▸ **TASK GOAL**
The listing below holds a line with "C1: none -> 470nF (GND, NET14)" and a later line with "D6: LED (A NET16, K". Write out those two lines and every line between them, exactly, and nothing else.

▸ **RECORDS SHOWN**
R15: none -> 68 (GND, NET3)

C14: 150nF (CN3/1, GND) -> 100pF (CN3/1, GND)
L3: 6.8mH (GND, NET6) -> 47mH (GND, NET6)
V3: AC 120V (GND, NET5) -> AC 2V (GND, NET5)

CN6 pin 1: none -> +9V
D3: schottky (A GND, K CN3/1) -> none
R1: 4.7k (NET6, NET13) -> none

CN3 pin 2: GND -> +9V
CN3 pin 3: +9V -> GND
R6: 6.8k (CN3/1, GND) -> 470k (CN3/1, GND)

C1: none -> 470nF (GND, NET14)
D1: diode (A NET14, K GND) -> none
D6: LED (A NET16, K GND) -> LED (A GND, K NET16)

==

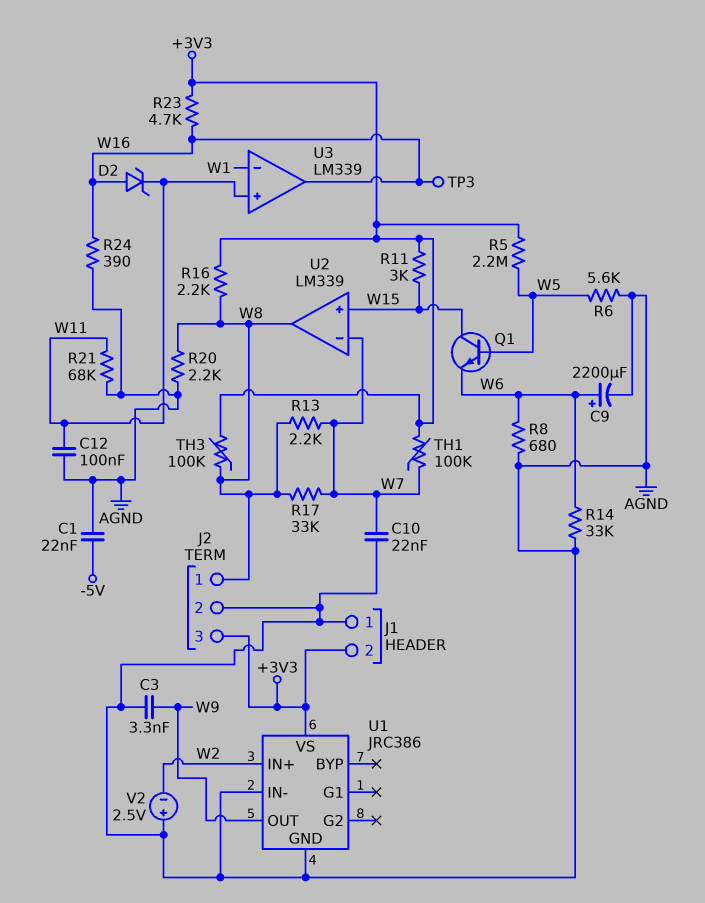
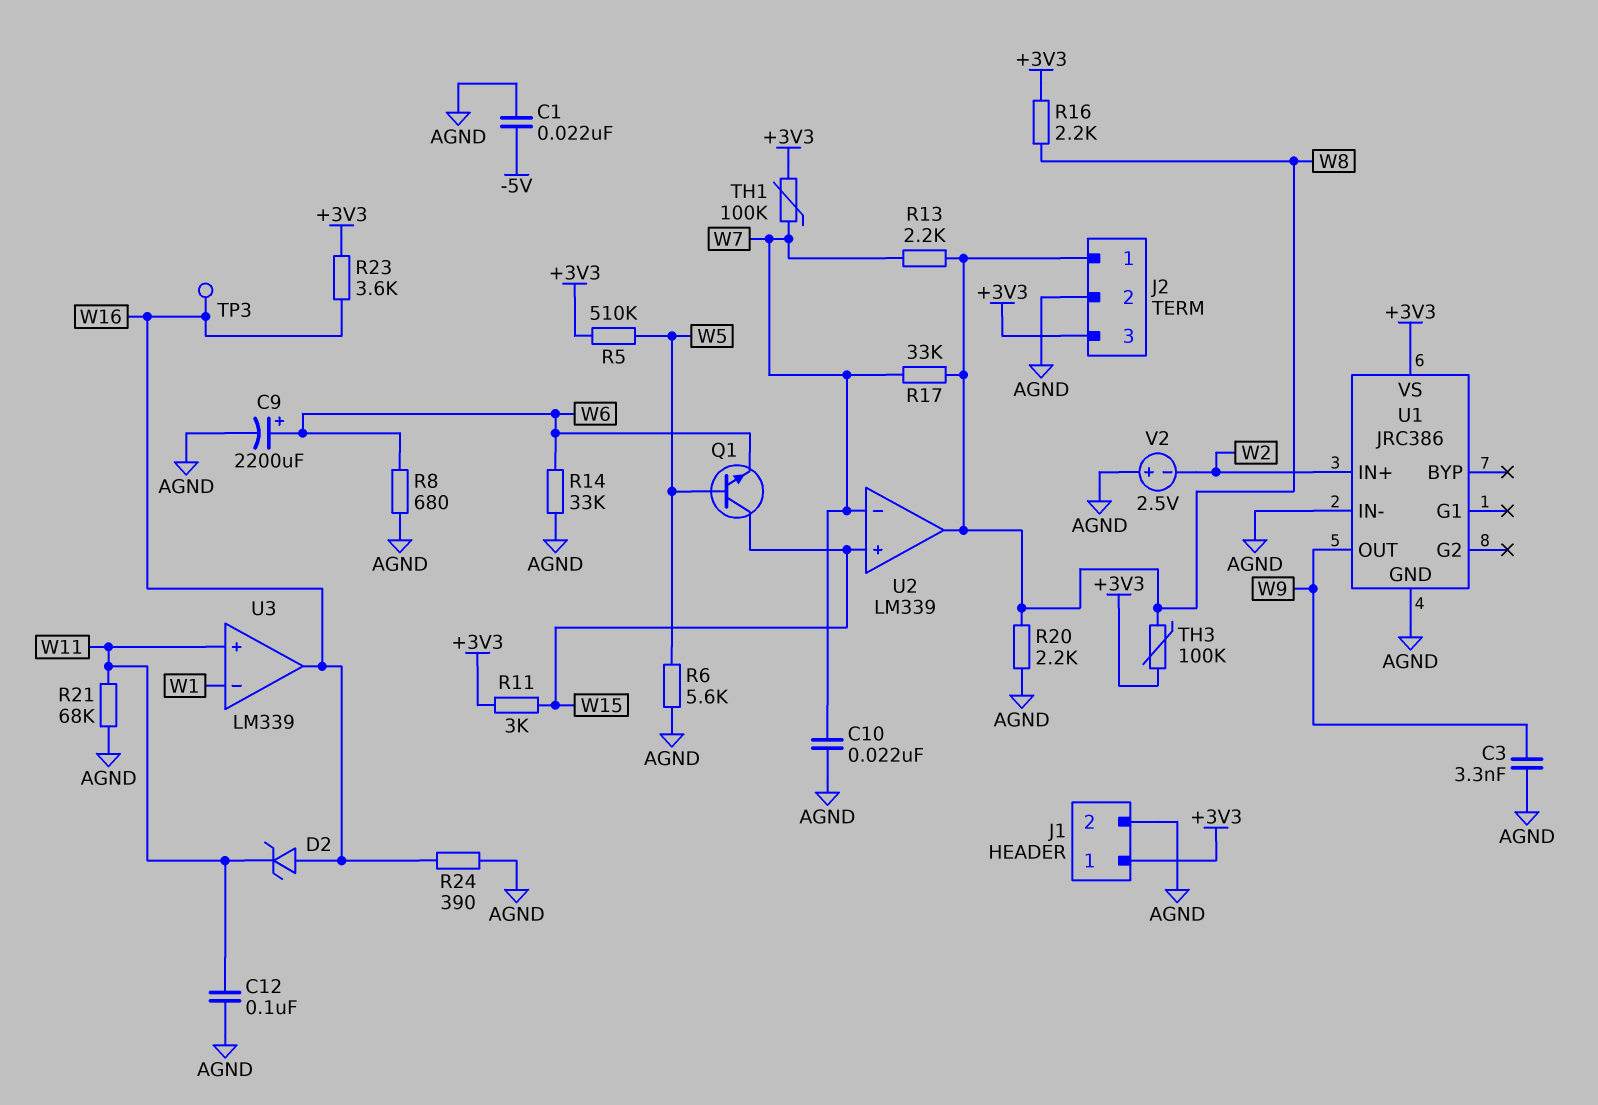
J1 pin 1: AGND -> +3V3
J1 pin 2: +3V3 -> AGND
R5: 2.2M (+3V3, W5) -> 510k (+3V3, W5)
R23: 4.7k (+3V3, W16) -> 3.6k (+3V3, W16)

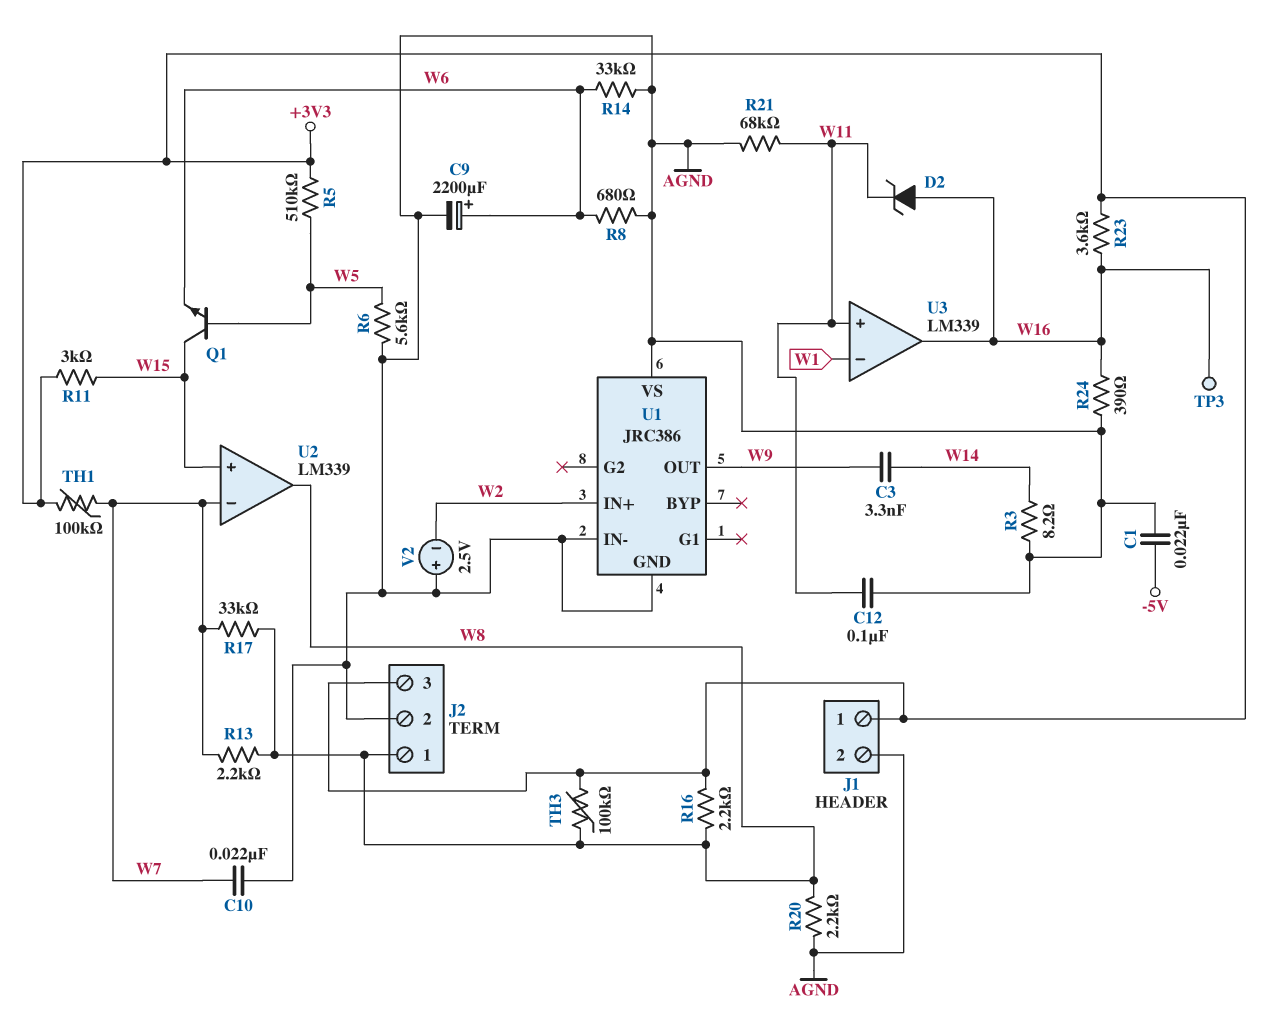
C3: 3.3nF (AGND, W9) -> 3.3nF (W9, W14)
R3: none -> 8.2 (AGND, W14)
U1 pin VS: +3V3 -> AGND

▸ **RESULT**
C1: none -> 470nF (GND, NET14)
D1: diode (A NET14, K GND) -> none
D6: LED (A NET16, K GND) -> LED (A GND, K NET16)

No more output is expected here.